**To be done:** Lay out every line of the data below as a Markdown table with two columns, Number and Line, numbering the rows and omitting blank lines. Leave the pictures out of the table.

--- Task data ---

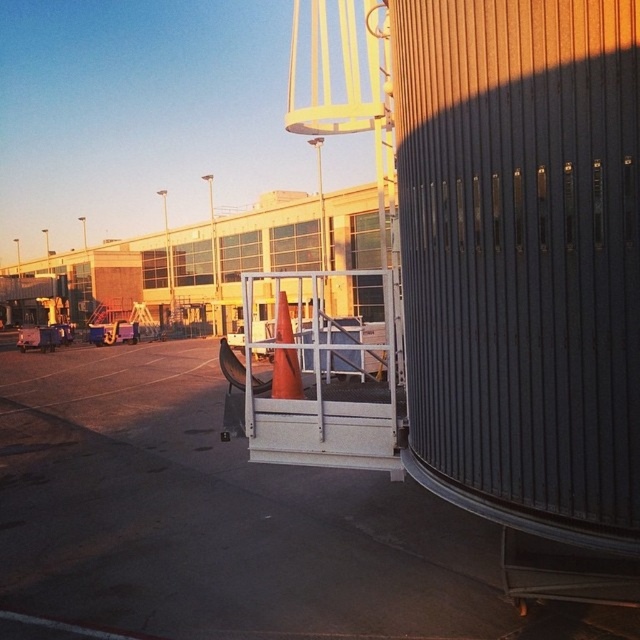
Question: Is orange cone at center to the left of orange matte traffic cone at center from the viewer's perspective?

Choices:
 (A) no
 (B) yes

Answer: (B)

Question: Can you confirm if orange cone at center is wider than orange matte traffic cone at center?

Choices:
 (A) yes
 (B) no

Answer: (A)

Question: Can you confirm if orange cone at center is thinner than orange matte traffic cone at center?

Choices:
 (A) no
 (B) yes

Answer: (A)

Question: Among these objects, which one is farthest from the camera?

Choices:
 (A) orange cone at center
 (B) orange matte traffic cone at center

Answer: (B)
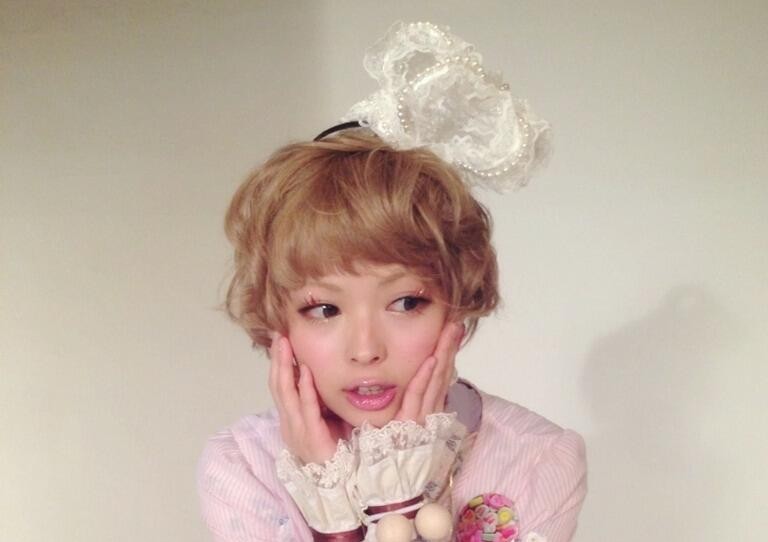
This screenshot has height=542, width=768. Identify the location of shadow on wall. (670, 350).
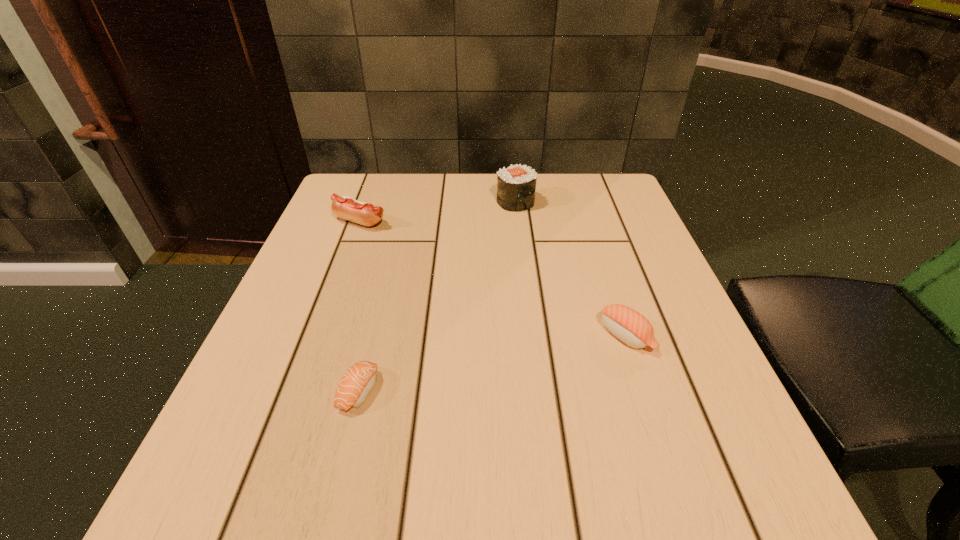
Image resolution: width=960 pixels, height=540 pixels. What are the coordinates of `the second sushi from right to left` in the screenshot? It's located at (x=516, y=185).

The height and width of the screenshot is (540, 960). I want to click on the tallest object, so click(516, 185).

Where is `sausage`? sausage is located at coordinates (367, 214).

Where is `the second shortest sushi`? The height and width of the screenshot is (540, 960). the second shortest sushi is located at coordinates (628, 325).

Locate an element on the screen. the second nearest object is located at coordinates (628, 325).

Identify the location of the nearest object. (358, 381).

You are a GUI agent. You are given a task and a screenshot of the screen. Output one action in this format:
    pyautogui.click(x=<x>, y=<y>)
    Task: Click on the leftmost sushi
    The image size is (960, 540).
    Given the screenshot: What is the action you would take?
    [358, 381]

In order to click on free space located on the right of the second sushi from right to left in this screenshot , I will do `click(591, 202)`.

This screenshot has width=960, height=540. What are the coordinates of `free space located 0.130m on the front of the leftmost object` in the screenshot? It's located at (343, 269).

Locate an element on the screen. The image size is (960, 540). free space located 0.260m on the back of the second nearest sushi is located at coordinates (592, 233).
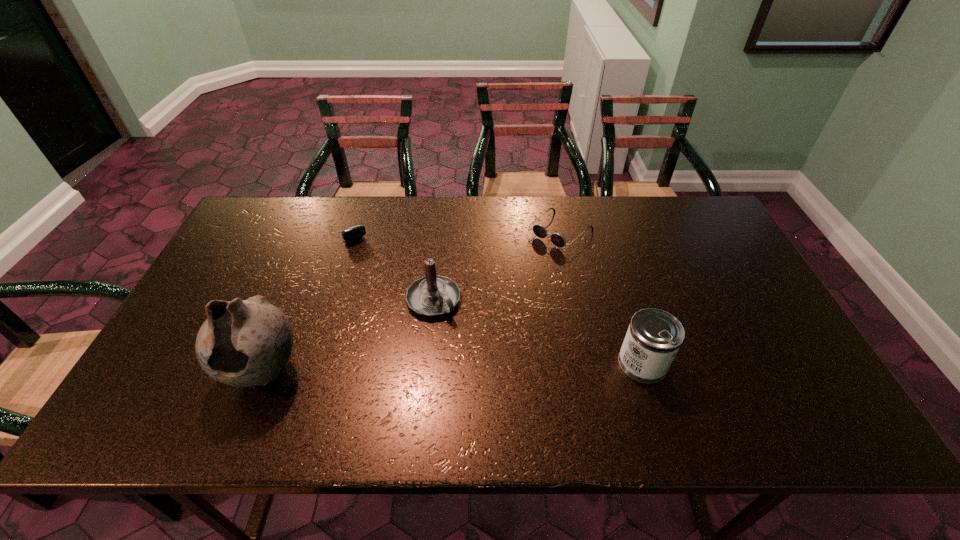
Locate an element on the screen. The height and width of the screenshot is (540, 960). free area in between the sunglasses and the third farthest object is located at coordinates (497, 266).

The width and height of the screenshot is (960, 540). In order to click on unoccupied area between the webcam and the sunglasses in this screenshot , I will do `click(455, 228)`.

Where is `free space that is in between the pottery and the can`? free space that is in between the pottery and the can is located at coordinates (453, 367).

The height and width of the screenshot is (540, 960). Find the location of `free space between the tallest object and the can`. free space between the tallest object and the can is located at coordinates (453, 367).

In order to click on object that is the closest to the can in this screenshot , I will do pos(540,231).

What are the coordinates of `the closest object to the candle` in the screenshot? It's located at (353, 233).

Locate an element on the screen. The image size is (960, 540). free space that satisfies the following two spatial constraints: 1. on the front side of the can; 2. on the left side of the sunglasses is located at coordinates (588, 363).

Locate an element on the screen. vacant position in the image that satisfies the following two spatial constraints: 1. on the back side of the sunglasses; 2. on the left side of the candle is located at coordinates (441, 231).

---

**Problem solution:**
| Number | Line |
|---|---|
| 1 | Question: Is orange cone at center to the left of orange matte traffic cone at center from the viewer's perspective? |
| 2 | Choices: |
| 3 |  (A) no |
| 4 |  (B) yes |
| 5 | Answer: (B) |
| 6 | Question: Can you confirm if orange cone at center is wider than orange matte traffic cone at center? |
| 7 | Choices: |
| 8 |  (A) yes |
| 9 |  (B) no |
| 10 | Answer: (A) |
| 11 | Question: Can you confirm if orange cone at center is thinner than orange matte traffic cone at center? |
| 12 | Choices: |
| 13 |  (A) no |
| 14 |  (B) yes |
| 15 | Answer: (A) |
| 16 | Question: Among these objects, which one is farthest from the camera? |
| 17 | Choices: |
| 18 |  (A) orange cone at center |
| 19 |  (B) orange matte traffic cone at center |
| 20 | Answer: (B) |
| 21 | This screenshot has height=542, width=768. Identify the location of shadow on wall. (670, 350). |
| 22 | Image resolution: width=960 pixels, height=540 pixels. What are the coordinates of `the second sushi from right to left` in the screenshot? It's located at (x=516, y=185). |
| 23 | The height and width of the screenshot is (540, 960). I want to click on the tallest object, so click(516, 185). |
| 24 | Where is `sausage`? sausage is located at coordinates (367, 214). |
| 25 | Where is `the second shortest sushi`? The height and width of the screenshot is (540, 960). the second shortest sushi is located at coordinates (628, 325). |
| 26 | Locate an element on the screen. the second nearest object is located at coordinates (628, 325). |
| 27 | Identify the location of the nearest object. (358, 381). |
| 28 | You are a GUI agent. You are given a task and a screenshot of the screen. Output one action in this format: |
| 29 |     pyautogui.click(x=<x>, y=<y>) |
| 30 |     Task: Click on the leftmost sushi |
| 31 |     The image size is (960, 540). |
| 32 |     Given the screenshot: What is the action you would take? |
| 33 |     [358, 381] |
| 34 | In order to click on free space located on the right of the second sushi from right to left in this screenshot , I will do `click(591, 202)`. |
| 35 | This screenshot has width=960, height=540. What are the coordinates of `free space located 0.130m on the front of the leftmost object` in the screenshot? It's located at (343, 269). |
| 36 | Locate an element on the screen. The image size is (960, 540). free space located 0.260m on the back of the second nearest sushi is located at coordinates (592, 233). |
| 37 | Locate an element on the screen. The height and width of the screenshot is (540, 960). free area in between the sunglasses and the third farthest object is located at coordinates (497, 266). |
| 38 | The width and height of the screenshot is (960, 540). In order to click on unoccupied area between the webcam and the sunglasses in this screenshot , I will do `click(455, 228)`. |
| 39 | Where is `free space that is in between the pottery and the can`? free space that is in between the pottery and the can is located at coordinates (453, 367). |
| 40 | The height and width of the screenshot is (540, 960). Find the location of `free space between the tallest object and the can`. free space between the tallest object and the can is located at coordinates (453, 367). |
| 41 | In order to click on object that is the closest to the can in this screenshot , I will do pos(540,231). |
| 42 | What are the coordinates of `the closest object to the candle` in the screenshot? It's located at (353, 233). |
| 43 | Locate an element on the screen. The image size is (960, 540). free space that satisfies the following two spatial constraints: 1. on the front side of the can; 2. on the left side of the sunglasses is located at coordinates (588, 363). |
| 44 | Locate an element on the screen. vacant position in the image that satisfies the following two spatial constraints: 1. on the back side of the sunglasses; 2. on the left side of the candle is located at coordinates (441, 231). |